[Listed entries Boundary: Start]

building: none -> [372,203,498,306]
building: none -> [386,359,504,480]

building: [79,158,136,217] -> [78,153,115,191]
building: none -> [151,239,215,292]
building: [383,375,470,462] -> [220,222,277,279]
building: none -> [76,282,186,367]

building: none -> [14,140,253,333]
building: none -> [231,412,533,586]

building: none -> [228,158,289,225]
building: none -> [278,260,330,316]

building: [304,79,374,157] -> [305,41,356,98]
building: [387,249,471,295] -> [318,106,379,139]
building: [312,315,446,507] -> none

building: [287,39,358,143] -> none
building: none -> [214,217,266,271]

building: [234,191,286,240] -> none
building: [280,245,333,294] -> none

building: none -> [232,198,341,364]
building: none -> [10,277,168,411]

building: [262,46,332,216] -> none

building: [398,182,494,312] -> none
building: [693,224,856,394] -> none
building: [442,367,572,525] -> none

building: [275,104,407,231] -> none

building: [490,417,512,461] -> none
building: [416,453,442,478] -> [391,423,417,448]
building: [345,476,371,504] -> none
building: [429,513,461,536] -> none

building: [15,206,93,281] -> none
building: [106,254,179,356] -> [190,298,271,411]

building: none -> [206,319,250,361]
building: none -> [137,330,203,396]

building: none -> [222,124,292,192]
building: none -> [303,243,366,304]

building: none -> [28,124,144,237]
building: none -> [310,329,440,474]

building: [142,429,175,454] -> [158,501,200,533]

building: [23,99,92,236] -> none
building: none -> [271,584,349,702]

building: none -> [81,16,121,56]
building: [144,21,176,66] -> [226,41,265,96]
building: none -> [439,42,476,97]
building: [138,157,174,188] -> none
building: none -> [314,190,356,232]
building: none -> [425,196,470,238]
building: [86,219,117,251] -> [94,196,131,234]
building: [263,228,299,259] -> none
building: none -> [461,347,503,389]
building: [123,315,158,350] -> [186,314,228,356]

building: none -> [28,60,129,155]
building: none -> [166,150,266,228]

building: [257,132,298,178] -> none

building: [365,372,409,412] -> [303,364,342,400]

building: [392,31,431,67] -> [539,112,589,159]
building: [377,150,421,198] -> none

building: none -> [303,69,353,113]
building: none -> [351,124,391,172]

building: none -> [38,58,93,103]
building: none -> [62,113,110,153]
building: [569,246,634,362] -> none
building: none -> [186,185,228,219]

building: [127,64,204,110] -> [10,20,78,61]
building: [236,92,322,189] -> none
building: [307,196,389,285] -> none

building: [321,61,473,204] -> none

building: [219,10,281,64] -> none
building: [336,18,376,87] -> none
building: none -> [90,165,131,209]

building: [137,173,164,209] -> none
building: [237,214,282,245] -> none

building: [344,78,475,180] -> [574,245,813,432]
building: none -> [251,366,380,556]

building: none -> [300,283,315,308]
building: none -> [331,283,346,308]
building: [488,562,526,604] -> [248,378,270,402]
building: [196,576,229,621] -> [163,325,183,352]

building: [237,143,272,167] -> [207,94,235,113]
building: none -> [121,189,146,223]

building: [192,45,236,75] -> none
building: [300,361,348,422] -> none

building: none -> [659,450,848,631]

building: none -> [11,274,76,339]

[Listed entries Boundary: End]

## Activity
An exact copy of the listing above is what is wanted.

## Response to the exercise
building: none -> [372,203,498,306]
building: none -> [386,359,504,480]

building: [79,158,136,217] -> [78,153,115,191]
building: none -> [151,239,215,292]
building: [383,375,470,462] -> [220,222,277,279]
building: none -> [76,282,186,367]

building: none -> [14,140,253,333]
building: none -> [231,412,533,586]

building: none -> [228,158,289,225]
building: none -> [278,260,330,316]

building: [304,79,374,157] -> [305,41,356,98]
building: [387,249,471,295] -> [318,106,379,139]
building: [312,315,446,507] -> none

building: [287,39,358,143] -> none
building: none -> [214,217,266,271]

building: [234,191,286,240] -> none
building: [280,245,333,294] -> none

building: none -> [232,198,341,364]
building: none -> [10,277,168,411]

building: [262,46,332,216] -> none

building: [398,182,494,312] -> none
building: [693,224,856,394] -> none
building: [442,367,572,525] -> none

building: [275,104,407,231] -> none

building: [490,417,512,461] -> none
building: [416,453,442,478] -> [391,423,417,448]
building: [345,476,371,504] -> none
building: [429,513,461,536] -> none

building: [15,206,93,281] -> none
building: [106,254,179,356] -> [190,298,271,411]

building: none -> [206,319,250,361]
building: none -> [137,330,203,396]

building: none -> [222,124,292,192]
building: none -> [303,243,366,304]

building: none -> [28,124,144,237]
building: none -> [310,329,440,474]

building: [142,429,175,454] -> [158,501,200,533]

building: [23,99,92,236] -> none
building: none -> [271,584,349,702]

building: none -> [81,16,121,56]
building: [144,21,176,66] -> [226,41,265,96]
building: none -> [439,42,476,97]
building: [138,157,174,188] -> none
building: none -> [314,190,356,232]
building: none -> [425,196,470,238]
building: [86,219,117,251] -> [94,196,131,234]
building: [263,228,299,259] -> none
building: none -> [461,347,503,389]
building: [123,315,158,350] -> [186,314,228,356]

building: none -> [28,60,129,155]
building: none -> [166,150,266,228]

building: [257,132,298,178] -> none

building: [365,372,409,412] -> [303,364,342,400]

building: [392,31,431,67] -> [539,112,589,159]
building: [377,150,421,198] -> none

building: none -> [303,69,353,113]
building: none -> [351,124,391,172]

building: none -> [38,58,93,103]
building: none -> [62,113,110,153]
building: [569,246,634,362] -> none
building: none -> [186,185,228,219]

building: [127,64,204,110] -> [10,20,78,61]
building: [236,92,322,189] -> none
building: [307,196,389,285] -> none

building: [321,61,473,204] -> none

building: [219,10,281,64] -> none
building: [336,18,376,87] -> none
building: none -> [90,165,131,209]

building: [137,173,164,209] -> none
building: [237,214,282,245] -> none

building: [344,78,475,180] -> [574,245,813,432]
building: none -> [251,366,380,556]

building: none -> [300,283,315,308]
building: none -> [331,283,346,308]
building: [488,562,526,604] -> [248,378,270,402]
building: [196,576,229,621] -> [163,325,183,352]

building: [237,143,272,167] -> [207,94,235,113]
building: none -> [121,189,146,223]

building: [192,45,236,75] -> none
building: [300,361,348,422] -> none

building: none -> [659,450,848,631]

building: none -> [11,274,76,339]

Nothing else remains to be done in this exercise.